====== Supplied information
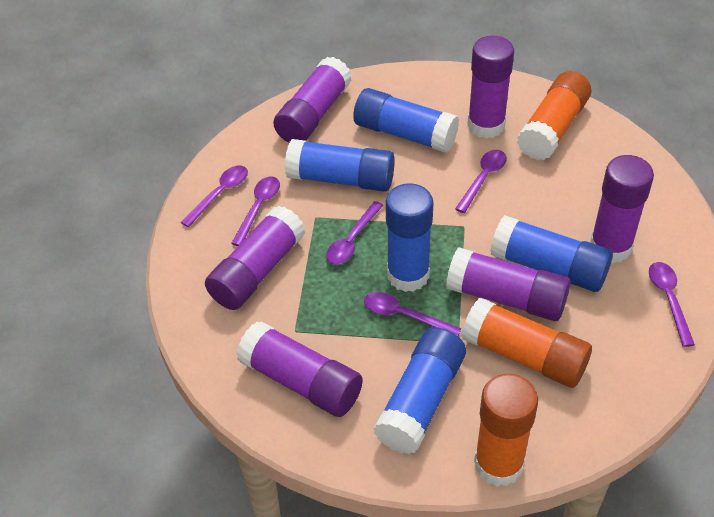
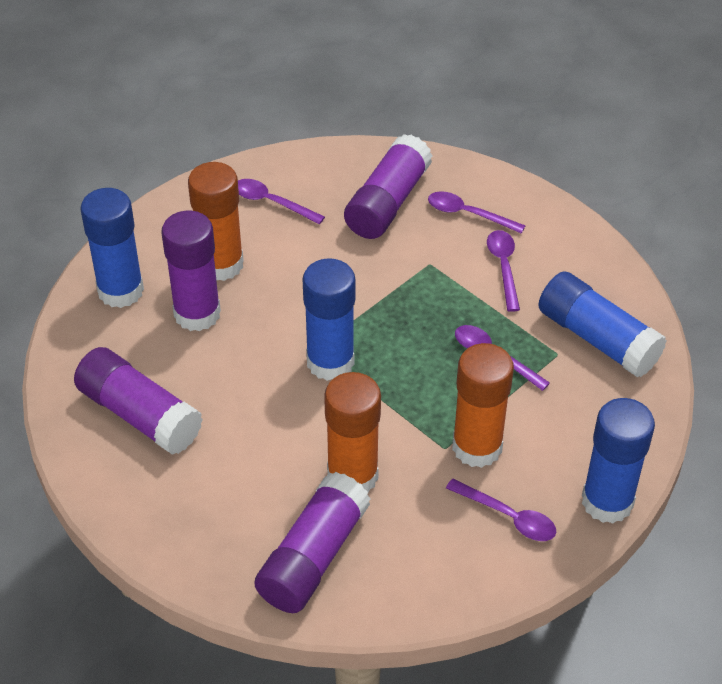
blue glue stick: 5 -> 4
purple glue stick: 6 -> 4
purple spoon: 6 -> 5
============
Task requirements. Copy all of the data word for word, and keep the pictures out of it.

Response to the exercise.
blue glue stick: 5 -> 4
purple glue stick: 6 -> 4
purple spoon: 6 -> 5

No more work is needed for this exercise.